Please output every record exactly, keeping each line as it is.

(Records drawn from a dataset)
↓

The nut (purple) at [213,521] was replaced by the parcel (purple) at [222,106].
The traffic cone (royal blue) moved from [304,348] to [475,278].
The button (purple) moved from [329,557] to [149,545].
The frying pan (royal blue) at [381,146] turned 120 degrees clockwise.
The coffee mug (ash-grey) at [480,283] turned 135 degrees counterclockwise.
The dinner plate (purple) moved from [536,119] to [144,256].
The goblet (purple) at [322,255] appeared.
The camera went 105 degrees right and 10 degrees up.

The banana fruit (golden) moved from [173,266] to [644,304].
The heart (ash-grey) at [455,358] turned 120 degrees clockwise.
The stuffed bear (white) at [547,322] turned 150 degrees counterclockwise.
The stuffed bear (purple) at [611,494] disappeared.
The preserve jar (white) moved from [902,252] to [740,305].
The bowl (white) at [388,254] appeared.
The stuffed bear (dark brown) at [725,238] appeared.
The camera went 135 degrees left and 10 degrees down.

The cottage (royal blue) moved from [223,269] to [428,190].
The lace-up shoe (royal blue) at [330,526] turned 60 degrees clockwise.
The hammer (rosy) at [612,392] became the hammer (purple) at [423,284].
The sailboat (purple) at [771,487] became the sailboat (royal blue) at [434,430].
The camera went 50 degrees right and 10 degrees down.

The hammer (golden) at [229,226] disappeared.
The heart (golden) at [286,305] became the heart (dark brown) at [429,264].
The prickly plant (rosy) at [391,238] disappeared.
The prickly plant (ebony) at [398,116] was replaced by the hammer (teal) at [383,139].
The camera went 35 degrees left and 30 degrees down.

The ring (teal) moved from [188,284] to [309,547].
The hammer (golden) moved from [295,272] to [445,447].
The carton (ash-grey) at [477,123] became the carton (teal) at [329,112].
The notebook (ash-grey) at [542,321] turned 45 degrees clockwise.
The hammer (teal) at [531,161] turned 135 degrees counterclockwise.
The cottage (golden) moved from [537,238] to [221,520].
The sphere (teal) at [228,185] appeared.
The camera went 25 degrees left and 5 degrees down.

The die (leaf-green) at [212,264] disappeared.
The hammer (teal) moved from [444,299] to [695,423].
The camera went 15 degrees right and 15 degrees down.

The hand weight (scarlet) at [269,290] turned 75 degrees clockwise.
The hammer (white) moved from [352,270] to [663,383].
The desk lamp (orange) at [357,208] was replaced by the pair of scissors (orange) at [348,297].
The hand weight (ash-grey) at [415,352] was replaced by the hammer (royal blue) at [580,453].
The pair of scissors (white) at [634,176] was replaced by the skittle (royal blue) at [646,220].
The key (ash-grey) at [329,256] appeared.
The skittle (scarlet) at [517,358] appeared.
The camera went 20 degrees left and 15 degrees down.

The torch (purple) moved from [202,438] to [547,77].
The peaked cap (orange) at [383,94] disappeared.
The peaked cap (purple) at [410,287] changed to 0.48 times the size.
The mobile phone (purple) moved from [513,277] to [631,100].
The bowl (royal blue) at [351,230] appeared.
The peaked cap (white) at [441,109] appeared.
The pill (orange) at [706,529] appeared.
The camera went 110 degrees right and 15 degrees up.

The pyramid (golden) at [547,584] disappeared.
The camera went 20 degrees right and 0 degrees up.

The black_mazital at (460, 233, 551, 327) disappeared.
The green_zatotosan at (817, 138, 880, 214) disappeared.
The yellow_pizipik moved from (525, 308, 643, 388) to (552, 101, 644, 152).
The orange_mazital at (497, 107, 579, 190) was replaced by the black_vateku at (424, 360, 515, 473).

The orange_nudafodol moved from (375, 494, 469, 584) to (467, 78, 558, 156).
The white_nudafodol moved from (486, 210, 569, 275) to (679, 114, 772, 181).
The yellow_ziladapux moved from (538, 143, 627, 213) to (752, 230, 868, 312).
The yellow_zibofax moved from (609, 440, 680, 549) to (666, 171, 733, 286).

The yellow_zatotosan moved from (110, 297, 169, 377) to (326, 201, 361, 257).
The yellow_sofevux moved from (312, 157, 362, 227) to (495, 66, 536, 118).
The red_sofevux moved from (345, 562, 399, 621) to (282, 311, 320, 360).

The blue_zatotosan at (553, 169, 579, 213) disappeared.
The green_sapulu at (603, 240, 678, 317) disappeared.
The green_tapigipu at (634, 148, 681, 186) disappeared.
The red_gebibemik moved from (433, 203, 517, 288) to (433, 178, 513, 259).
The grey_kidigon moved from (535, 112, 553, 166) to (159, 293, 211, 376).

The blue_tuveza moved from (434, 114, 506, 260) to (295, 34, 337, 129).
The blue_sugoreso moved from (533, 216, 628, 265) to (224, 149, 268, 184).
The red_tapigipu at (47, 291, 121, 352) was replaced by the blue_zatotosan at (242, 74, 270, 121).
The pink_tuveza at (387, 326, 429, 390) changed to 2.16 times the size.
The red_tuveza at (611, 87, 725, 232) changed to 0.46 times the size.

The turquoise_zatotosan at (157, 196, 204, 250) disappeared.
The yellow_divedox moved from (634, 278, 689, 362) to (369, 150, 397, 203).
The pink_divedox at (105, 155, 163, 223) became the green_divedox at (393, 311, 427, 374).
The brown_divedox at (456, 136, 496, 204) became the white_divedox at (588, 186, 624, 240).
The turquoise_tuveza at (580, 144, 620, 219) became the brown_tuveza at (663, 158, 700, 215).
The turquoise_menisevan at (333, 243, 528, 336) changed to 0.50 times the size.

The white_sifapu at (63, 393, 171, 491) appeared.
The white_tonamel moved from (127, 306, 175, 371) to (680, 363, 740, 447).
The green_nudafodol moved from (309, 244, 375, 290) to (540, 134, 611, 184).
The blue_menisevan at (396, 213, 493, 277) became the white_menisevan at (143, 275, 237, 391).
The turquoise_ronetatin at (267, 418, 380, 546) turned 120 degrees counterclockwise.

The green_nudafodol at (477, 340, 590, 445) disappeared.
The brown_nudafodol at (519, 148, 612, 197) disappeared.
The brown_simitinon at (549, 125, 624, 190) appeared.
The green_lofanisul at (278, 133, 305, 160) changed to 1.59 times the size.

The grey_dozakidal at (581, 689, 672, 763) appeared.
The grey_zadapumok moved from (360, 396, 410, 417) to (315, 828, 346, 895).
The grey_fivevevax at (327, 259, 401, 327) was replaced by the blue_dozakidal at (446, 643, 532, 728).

↑

| Solved problem |
The nut (purple) at [213,521] was replaced by the parcel (purple) at [222,106].
The traffic cone (royal blue) moved from [304,348] to [475,278].
The button (purple) moved from [329,557] to [149,545].
The frying pan (royal blue) at [381,146] turned 120 degrees clockwise.
The coffee mug (ash-grey) at [480,283] turned 135 degrees counterclockwise.
The dinner plate (purple) moved from [536,119] to [144,256].
The goblet (purple) at [322,255] appeared.
The camera went 105 degrees right and 10 degrees up.

The banana fruit (golden) moved from [173,266] to [644,304].
The heart (ash-grey) at [455,358] turned 120 degrees clockwise.
The stuffed bear (white) at [547,322] turned 150 degrees counterclockwise.
The stuffed bear (purple) at [611,494] disappeared.
The preserve jar (white) moved from [902,252] to [740,305].
The bowl (white) at [388,254] appeared.
The stuffed bear (dark brown) at [725,238] appeared.
The camera went 135 degrees left and 10 degrees down.

The cottage (royal blue) moved from [223,269] to [428,190].
The lace-up shoe (royal blue) at [330,526] turned 60 degrees clockwise.
The hammer (rosy) at [612,392] became the hammer (purple) at [423,284].
The sailboat (purple) at [771,487] became the sailboat (royal blue) at [434,430].
The camera went 50 degrees right and 10 degrees down.

The hammer (golden) at [229,226] disappeared.
The heart (golden) at [286,305] became the heart (dark brown) at [429,264].
The prickly plant (rosy) at [391,238] disappeared.
The prickly plant (ebony) at [398,116] was replaced by the hammer (teal) at [383,139].
The camera went 35 degrees left and 30 degrees down.

The ring (teal) moved from [188,284] to [309,547].
The hammer (golden) moved from [295,272] to [445,447].
The carton (ash-grey) at [477,123] became the carton (teal) at [329,112].
The notebook (ash-grey) at [542,321] turned 45 degrees clockwise.
The hammer (teal) at [531,161] turned 135 degrees counterclockwise.
The cottage (golden) moved from [537,238] to [221,520].
The sphere (teal) at [228,185] appeared.
The camera went 25 degrees left and 5 degrees down.

The die (leaf-green) at [212,264] disappeared.
The hammer (teal) moved from [444,299] to [695,423].
The camera went 15 degrees right and 15 degrees down.

The hand weight (scarlet) at [269,290] turned 75 degrees clockwise.
The hammer (white) moved from [352,270] to [663,383].
The desk lamp (orange) at [357,208] was replaced by the pair of scissors (orange) at [348,297].
The hand weight (ash-grey) at [415,352] was replaced by the hammer (royal blue) at [580,453].
The pair of scissors (white) at [634,176] was replaced by the skittle (royal blue) at [646,220].
The key (ash-grey) at [329,256] appeared.
The skittle (scarlet) at [517,358] appeared.
The camera went 20 degrees left and 15 degrees down.

The torch (purple) moved from [202,438] to [547,77].
The peaked cap (orange) at [383,94] disappeared.
The peaked cap (purple) at [410,287] changed to 0.48 times the size.
The mobile phone (purple) moved from [513,277] to [631,100].
The bowl (royal blue) at [351,230] appeared.
The peaked cap (white) at [441,109] appeared.
The pill (orange) at [706,529] appeared.
The camera went 110 degrees right and 15 degrees up.

The pyramid (golden) at [547,584] disappeared.
The camera went 20 degrees right and 0 degrees up.

The black_mazital at (460, 233, 551, 327) disappeared.
The green_zatotosan at (817, 138, 880, 214) disappeared.
The yellow_pizipik moved from (525, 308, 643, 388) to (552, 101, 644, 152).
The orange_mazital at (497, 107, 579, 190) was replaced by the black_vateku at (424, 360, 515, 473).

The orange_nudafodol moved from (375, 494, 469, 584) to (467, 78, 558, 156).
The white_nudafodol moved from (486, 210, 569, 275) to (679, 114, 772, 181).
The yellow_ziladapux moved from (538, 143, 627, 213) to (752, 230, 868, 312).
The yellow_zibofax moved from (609, 440, 680, 549) to (666, 171, 733, 286).

The yellow_zatotosan moved from (110, 297, 169, 377) to (326, 201, 361, 257).
The yellow_sofevux moved from (312, 157, 362, 227) to (495, 66, 536, 118).
The red_sofevux moved from (345, 562, 399, 621) to (282, 311, 320, 360).

The blue_zatotosan at (553, 169, 579, 213) disappeared.
The green_sapulu at (603, 240, 678, 317) disappeared.
The green_tapigipu at (634, 148, 681, 186) disappeared.
The red_gebibemik moved from (433, 203, 517, 288) to (433, 178, 513, 259).
The grey_kidigon moved from (535, 112, 553, 166) to (159, 293, 211, 376).

The blue_tuveza moved from (434, 114, 506, 260) to (295, 34, 337, 129).
The blue_sugoreso moved from (533, 216, 628, 265) to (224, 149, 268, 184).
The red_tapigipu at (47, 291, 121, 352) was replaced by the blue_zatotosan at (242, 74, 270, 121).
The pink_tuveza at (387, 326, 429, 390) changed to 2.16 times the size.
The red_tuveza at (611, 87, 725, 232) changed to 0.46 times the size.

The turquoise_zatotosan at (157, 196, 204, 250) disappeared.
The yellow_divedox moved from (634, 278, 689, 362) to (369, 150, 397, 203).
The pink_divedox at (105, 155, 163, 223) became the green_divedox at (393, 311, 427, 374).
The brown_divedox at (456, 136, 496, 204) became the white_divedox at (588, 186, 624, 240).
The turquoise_tuveza at (580, 144, 620, 219) became the brown_tuveza at (663, 158, 700, 215).
The turquoise_menisevan at (333, 243, 528, 336) changed to 0.50 times the size.

The white_sifapu at (63, 393, 171, 491) appeared.
The white_tonamel moved from (127, 306, 175, 371) to (680, 363, 740, 447).
The green_nudafodol moved from (309, 244, 375, 290) to (540, 134, 611, 184).
The blue_menisevan at (396, 213, 493, 277) became the white_menisevan at (143, 275, 237, 391).
The turquoise_ronetatin at (267, 418, 380, 546) turned 120 degrees counterclockwise.

The green_nudafodol at (477, 340, 590, 445) disappeared.
The brown_nudafodol at (519, 148, 612, 197) disappeared.
The brown_simitinon at (549, 125, 624, 190) appeared.
The green_lofanisul at (278, 133, 305, 160) changed to 1.59 times the size.

The grey_dozakidal at (581, 689, 672, 763) appeared.
The grey_zadapumok moved from (360, 396, 410, 417) to (315, 828, 346, 895).
The grey_fivevevax at (327, 259, 401, 327) was replaced by the blue_dozakidal at (446, 643, 532, 728).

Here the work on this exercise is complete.